## Exercise aim
The line containing "cyan brick C3:C4" marks the start. Restate it and every following line through the end of the records exactly, and nothing else, leaving out the pictures.
+-------+
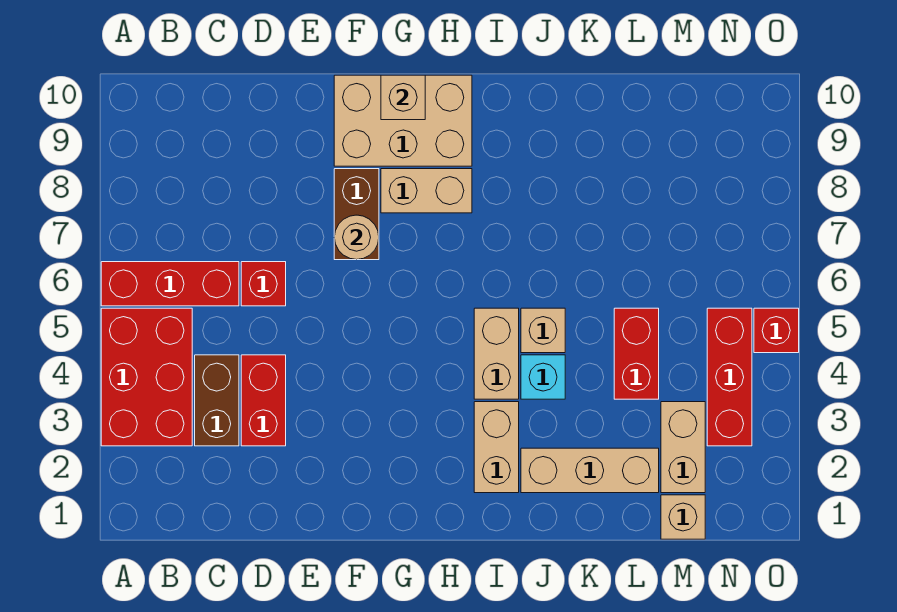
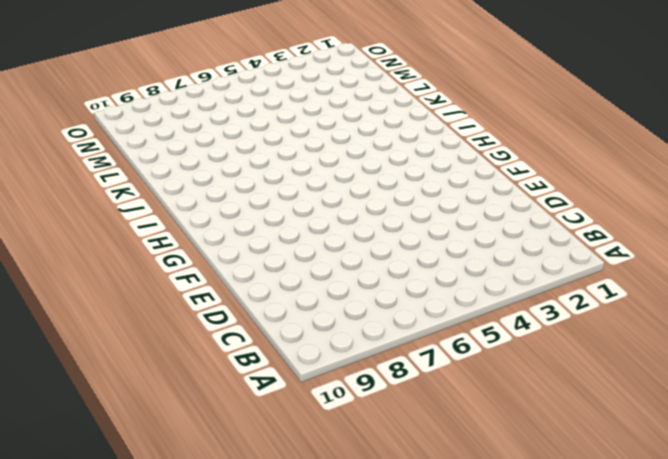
none -> red brick A3:B5 level 1
none -> red brick A6:C6 level 1
none -> brown brick C3:C4 level 1

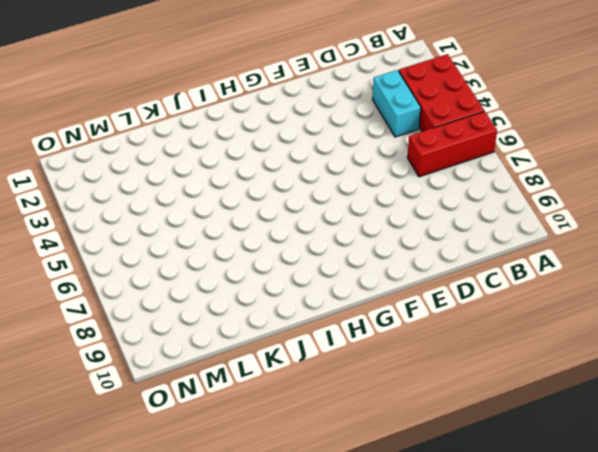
cyan brick C3:C4 level 1 -> brown brick C3:C4 level 1
none -> red brick D3:D4 level 1
none -> red brick D6 level 1
none -> brown brick F7:F8 level 1

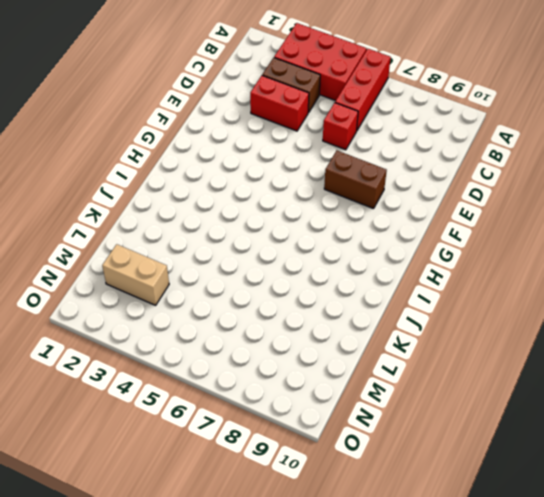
none -> tan brick F9:H10 level 1
none -> tan brick G8:H8 level 1
none -> tan brick I2:I3 level 1

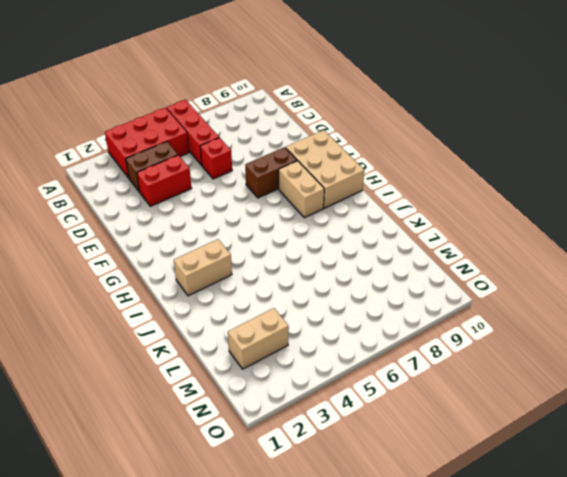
none -> tan brick I4:I5 level 1
none -> tan brick J2:L2 level 1
none -> cyan brick J4 level 1

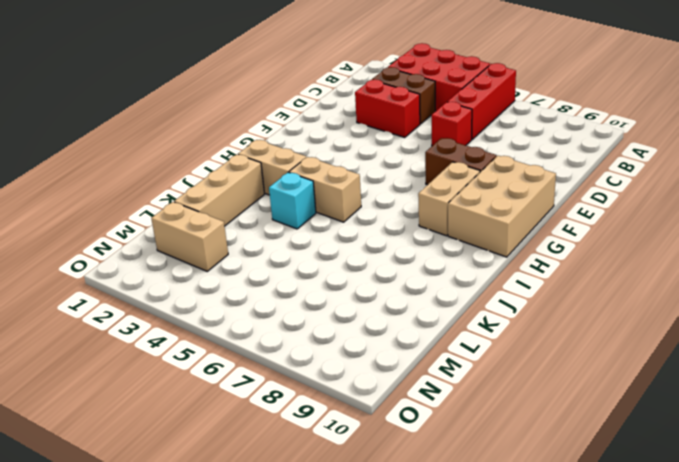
none -> tan brick J5 level 1
none -> red brick L4:L5 level 1
none -> tan brick M1 level 1

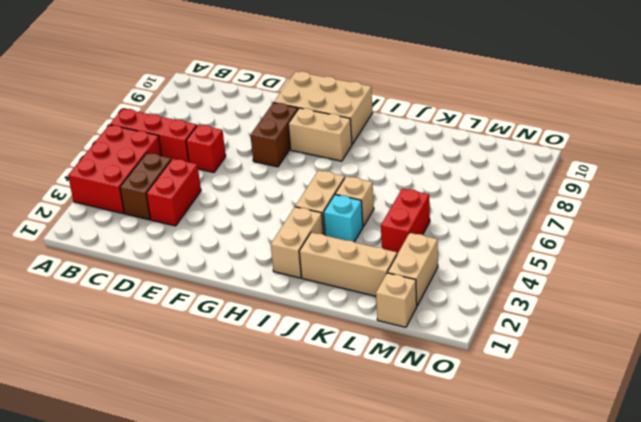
none -> red brick N3:N5 level 1
none -> red brick O5 level 1
none -> tan round brick F7 level 2

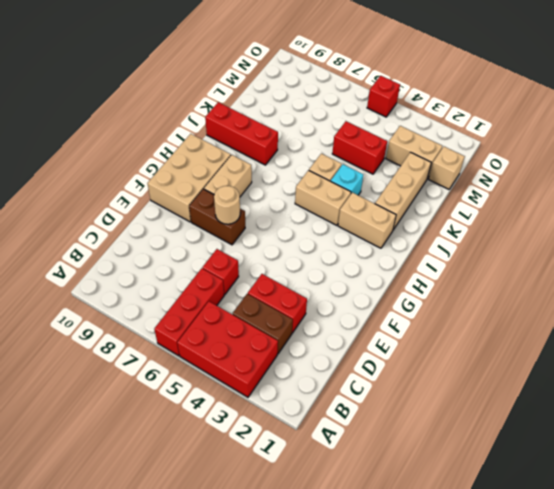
red brick J8:J10 level 1 -> red brick N3:N5 level 1
none -> tan brick G10 level 2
+-------+
## Result of the exercise
cyan brick C3:C4 level 1 -> brown brick C3:C4 level 1
none -> red brick D3:D4 level 1
none -> red brick D6 level 1
none -> brown brick F7:F8 level 1

none -> tan brick F9:H10 level 1
none -> tan brick G8:H8 level 1
none -> tan brick I2:I3 level 1

none -> tan brick I4:I5 level 1
none -> tan brick J2:L2 level 1
none -> cyan brick J4 level 1

none -> tan brick J5 level 1
none -> red brick L4:L5 level 1
none -> tan brick M1 level 1

none -> red brick N3:N5 level 1
none -> red brick O5 level 1
none -> tan round brick F7 level 2

red brick J8:J10 level 1 -> red brick N3:N5 level 1
none -> tan brick G10 level 2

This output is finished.